====== DATA SHOWN ======
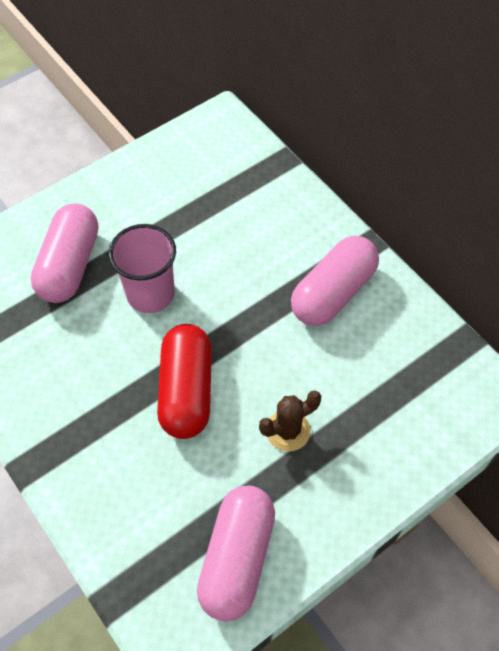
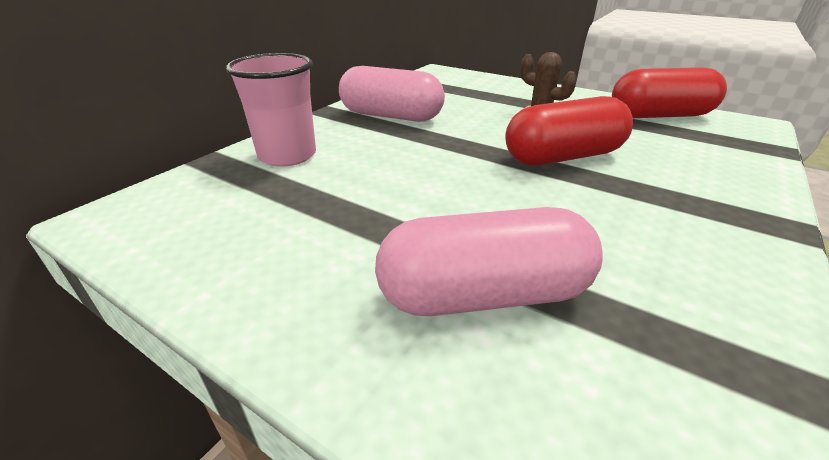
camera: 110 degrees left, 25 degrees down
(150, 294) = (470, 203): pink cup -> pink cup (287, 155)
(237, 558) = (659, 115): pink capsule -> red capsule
======
» PROBLEM
Go through the data above line by line, count those that contain the string "pink", and reply with the count only.

» EXERCISE RESULT
2